=== Begin Enclosure ===

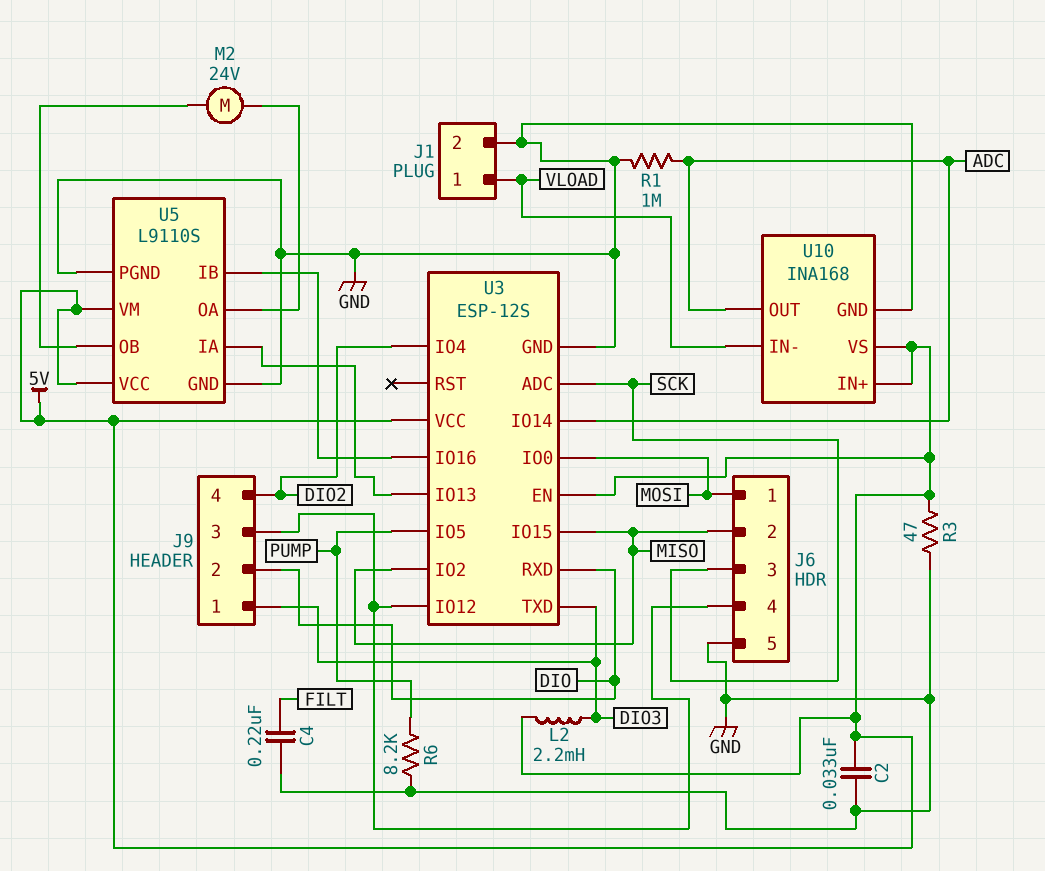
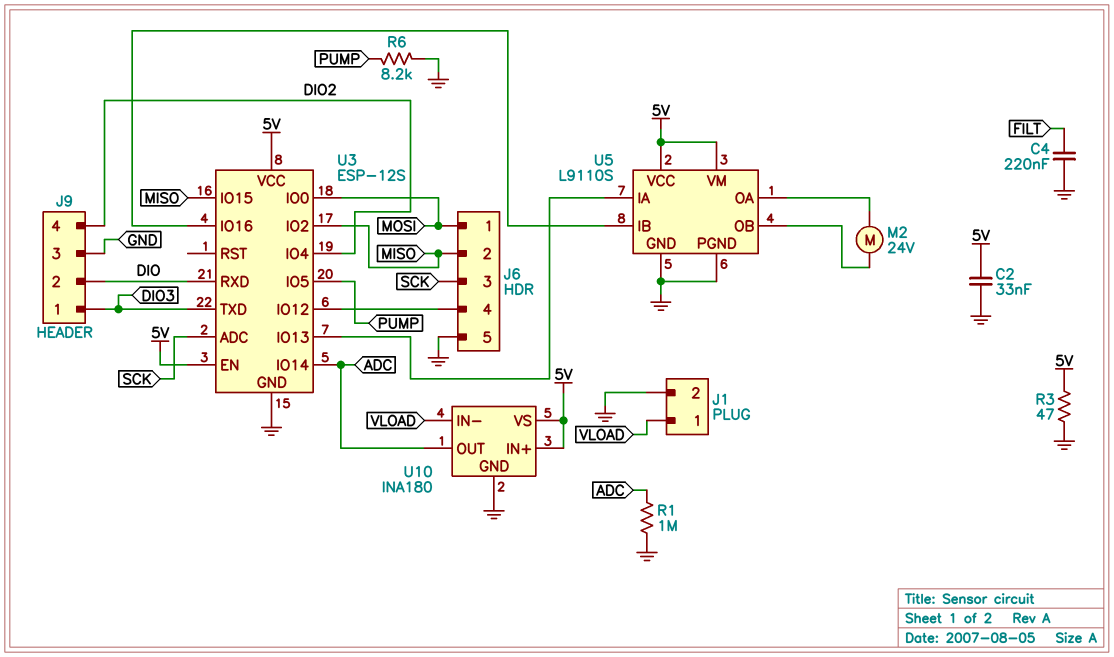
J9 pin 3: J6/4 -> GND
L2: 2.2mH (5V, DIO3) -> none
U10: INA168 -> INA180

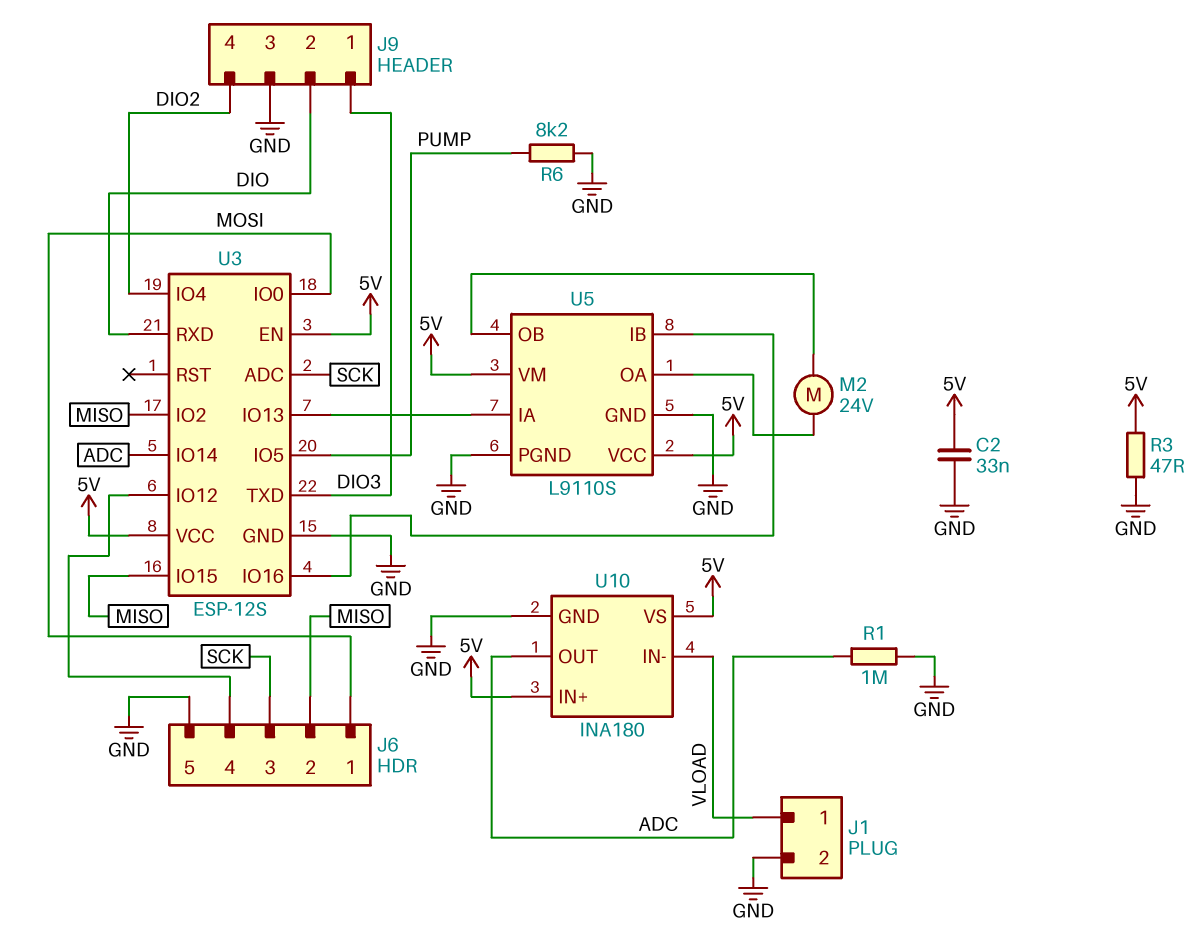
C4: 220nF (FILT, GND) -> none

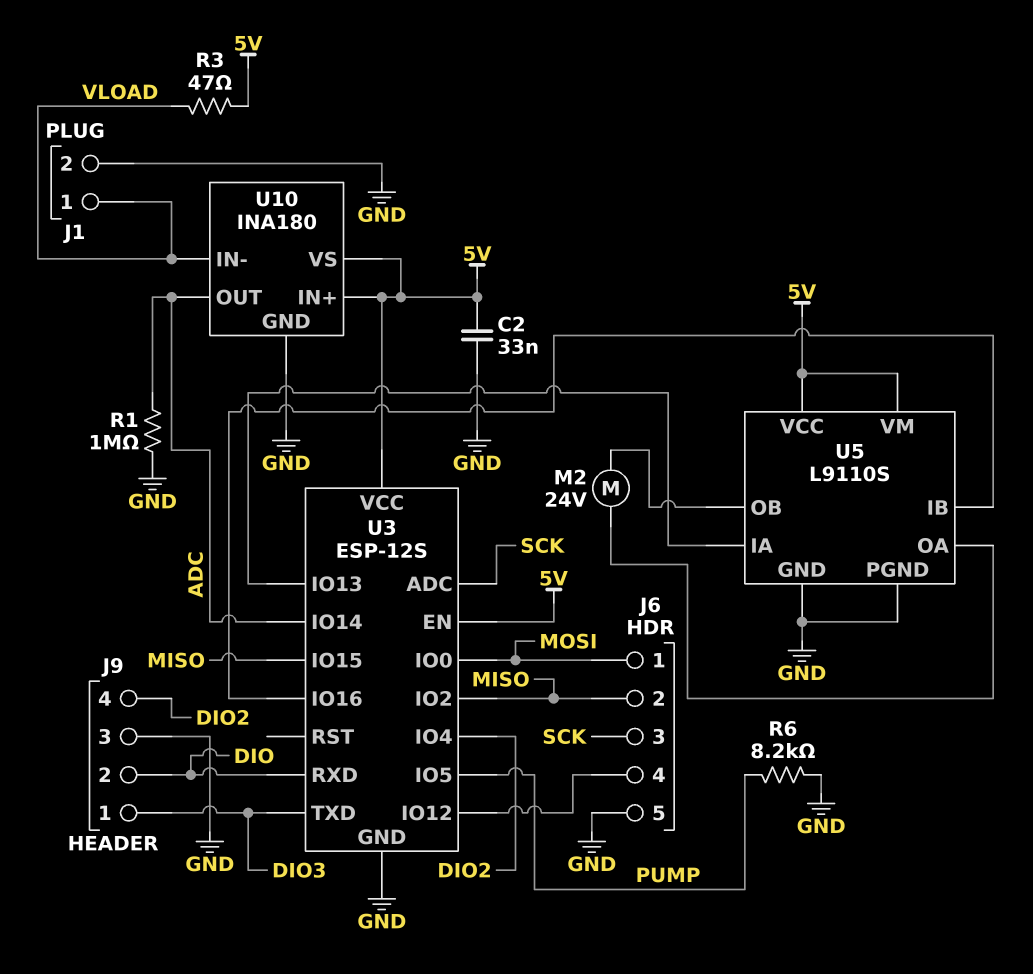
R3: 47 (5V, GND) -> 47 (5V, VLOAD)

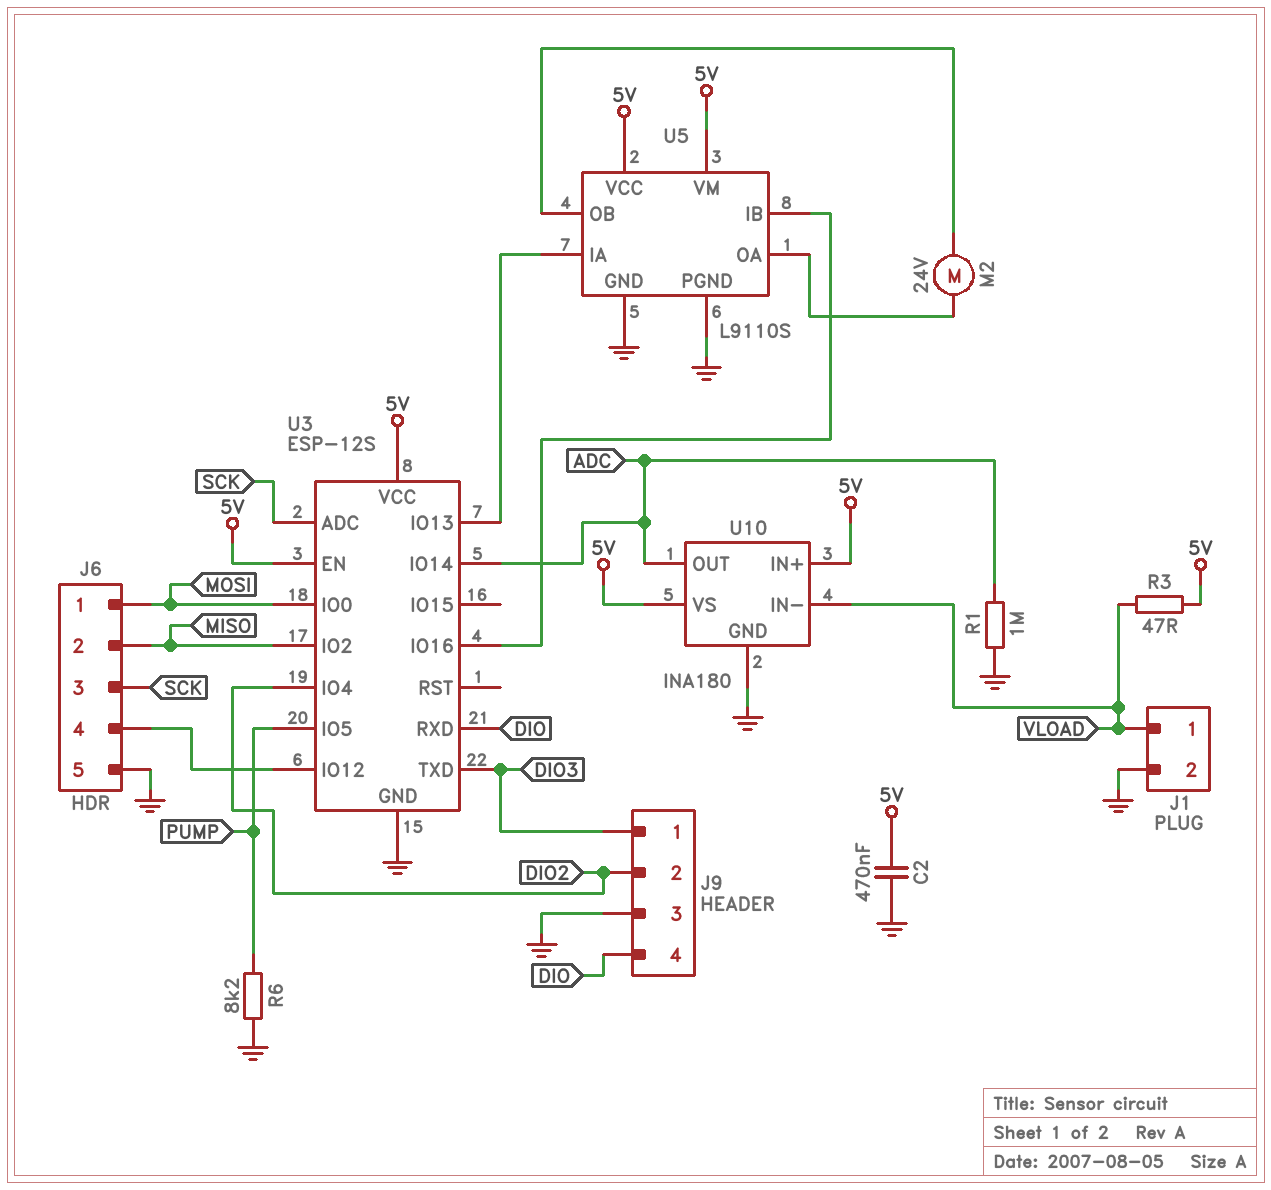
C2: 33nF (5V, GND) -> 470nF (5V, GND)
J9 pin 2: DIO -> DIO2
J9 pin 4: DIO2 -> DIO
U3 pin IO15: MISO -> none

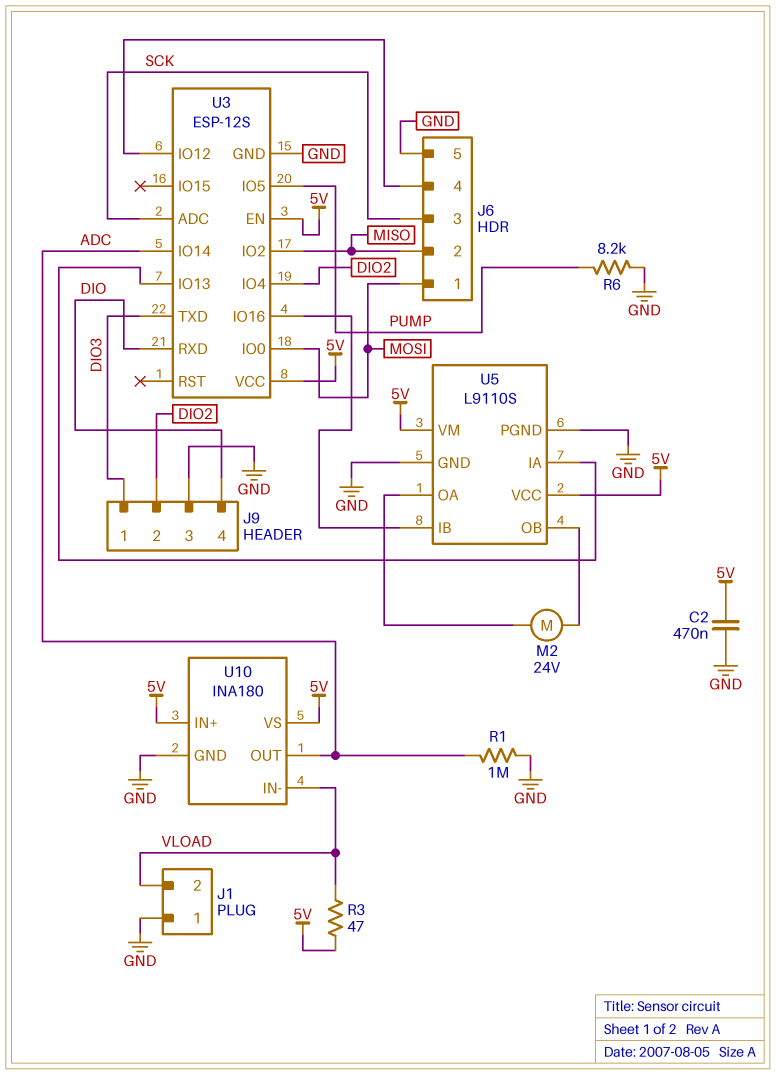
J1 pin 1: VLOAD -> GND
J1 pin 2: GND -> VLOAD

=== End Enclosure ===

> PROBLEM: Where does "none" occur in the data? Copy each line that has it.

> RESULT OF THIS TASK:
L2: 2.2mH (5V, DIO3) -> none
C4: 220nF (FILT, GND) -> none
U3 pin IO15: MISO -> none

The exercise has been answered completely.